*** Block opens ***
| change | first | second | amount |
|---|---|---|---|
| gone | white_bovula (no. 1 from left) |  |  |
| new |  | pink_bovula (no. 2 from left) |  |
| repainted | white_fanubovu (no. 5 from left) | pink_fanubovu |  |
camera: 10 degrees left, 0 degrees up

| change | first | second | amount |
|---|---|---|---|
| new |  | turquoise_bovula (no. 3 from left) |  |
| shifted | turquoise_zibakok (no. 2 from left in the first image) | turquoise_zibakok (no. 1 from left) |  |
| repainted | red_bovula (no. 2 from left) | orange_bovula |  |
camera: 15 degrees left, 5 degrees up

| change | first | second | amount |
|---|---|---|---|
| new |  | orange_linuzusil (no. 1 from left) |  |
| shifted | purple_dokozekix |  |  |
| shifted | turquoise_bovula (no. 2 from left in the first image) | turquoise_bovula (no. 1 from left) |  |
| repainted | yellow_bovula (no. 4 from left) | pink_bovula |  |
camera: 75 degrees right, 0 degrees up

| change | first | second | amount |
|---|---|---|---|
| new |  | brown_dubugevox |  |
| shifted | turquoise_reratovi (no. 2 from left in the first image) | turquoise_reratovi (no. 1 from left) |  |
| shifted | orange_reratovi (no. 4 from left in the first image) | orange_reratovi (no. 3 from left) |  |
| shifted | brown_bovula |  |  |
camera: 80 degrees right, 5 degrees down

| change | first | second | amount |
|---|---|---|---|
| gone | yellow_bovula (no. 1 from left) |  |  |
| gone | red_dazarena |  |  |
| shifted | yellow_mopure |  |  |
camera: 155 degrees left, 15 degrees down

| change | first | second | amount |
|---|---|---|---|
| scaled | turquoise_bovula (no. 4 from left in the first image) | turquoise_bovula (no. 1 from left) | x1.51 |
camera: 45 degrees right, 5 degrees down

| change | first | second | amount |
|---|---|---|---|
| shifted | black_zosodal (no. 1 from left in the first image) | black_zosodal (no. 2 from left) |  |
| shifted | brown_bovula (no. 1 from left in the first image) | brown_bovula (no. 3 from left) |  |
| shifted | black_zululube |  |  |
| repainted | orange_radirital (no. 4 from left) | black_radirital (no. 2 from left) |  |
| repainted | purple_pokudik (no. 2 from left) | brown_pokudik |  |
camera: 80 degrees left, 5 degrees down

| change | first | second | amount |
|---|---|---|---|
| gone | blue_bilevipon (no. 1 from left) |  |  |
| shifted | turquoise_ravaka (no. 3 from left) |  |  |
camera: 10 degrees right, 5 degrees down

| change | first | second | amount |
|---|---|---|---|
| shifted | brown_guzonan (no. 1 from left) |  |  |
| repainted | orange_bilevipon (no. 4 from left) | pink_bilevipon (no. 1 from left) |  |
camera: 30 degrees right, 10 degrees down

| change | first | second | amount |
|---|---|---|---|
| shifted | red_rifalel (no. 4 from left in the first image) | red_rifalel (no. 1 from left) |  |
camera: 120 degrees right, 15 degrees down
*** Block closes ***
Task objective -> Repeat the listing above without any change.

Exercise output ->
| change | first | second | amount |
|---|---|---|---|
| gone | white_bovula (no. 1 from left) |  |  |
| new |  | pink_bovula (no. 2 from left) |  |
| repainted | white_fanubovu (no. 5 from left) | pink_fanubovu |  |
camera: 10 degrees left, 0 degrees up

| change | first | second | amount |
|---|---|---|---|
| new |  | turquoise_bovula (no. 3 from left) |  |
| shifted | turquoise_zibakok (no. 2 from left in the first image) | turquoise_zibakok (no. 1 from left) |  |
| repainted | red_bovula (no. 2 from left) | orange_bovula |  |
camera: 15 degrees left, 5 degrees up

| change | first | second | amount |
|---|---|---|---|
| new |  | orange_linuzusil (no. 1 from left) |  |
| shifted | purple_dokozekix |  |  |
| shifted | turquoise_bovula (no. 2 from left in the first image) | turquoise_bovula (no. 1 from left) |  |
| repainted | yellow_bovula (no. 4 from left) | pink_bovula |  |
camera: 75 degrees right, 0 degrees up

| change | first | second | amount |
|---|---|---|---|
| new |  | brown_dubugevox |  |
| shifted | turquoise_reratovi (no. 2 from left in the first image) | turquoise_reratovi (no. 1 from left) |  |
| shifted | orange_reratovi (no. 4 from left in the first image) | orange_reratovi (no. 3 from left) |  |
| shifted | brown_bovula |  |  |
camera: 80 degrees right, 5 degrees down

| change | first | second | amount |
|---|---|---|---|
| gone | yellow_bovula (no. 1 from left) |  |  |
| gone | red_dazarena |  |  |
| shifted | yellow_mopure |  |  |
camera: 155 degrees left, 15 degrees down

| change | first | second | amount |
|---|---|---|---|
| scaled | turquoise_bovula (no. 4 from left in the first image) | turquoise_bovula (no. 1 from left) | x1.51 |
camera: 45 degrees right, 5 degrees down

| change | first | second | amount |
|---|---|---|---|
| shifted | black_zosodal (no. 1 from left in the first image) | black_zosodal (no. 2 from left) |  |
| shifted | brown_bovula (no. 1 from left in the first image) | brown_bovula (no. 3 from left) |  |
| shifted | black_zululube |  |  |
| repainted | orange_radirital (no. 4 from left) | black_radirital (no. 2 from left) |  |
| repainted | purple_pokudik (no. 2 from left) | brown_pokudik |  |
camera: 80 degrees left, 5 degrees down

| change | first | second | amount |
|---|---|---|---|
| gone | blue_bilevipon (no. 1 from left) |  |  |
| shifted | turquoise_ravaka (no. 3 from left) |  |  |
camera: 10 degrees right, 5 degrees down

| change | first | second | amount |
|---|---|---|---|
| shifted | brown_guzonan (no. 1 from left) |  |  |
| repainted | orange_bilevipon (no. 4 from left) | pink_bilevipon (no. 1 from left) |  |
camera: 30 degrees right, 10 degrees down

| change | first | second | amount |
|---|---|---|---|
| shifted | red_rifalel (no. 4 from left in the first image) | red_rifalel (no. 1 from left) |  |
camera: 120 degrees right, 15 degrees down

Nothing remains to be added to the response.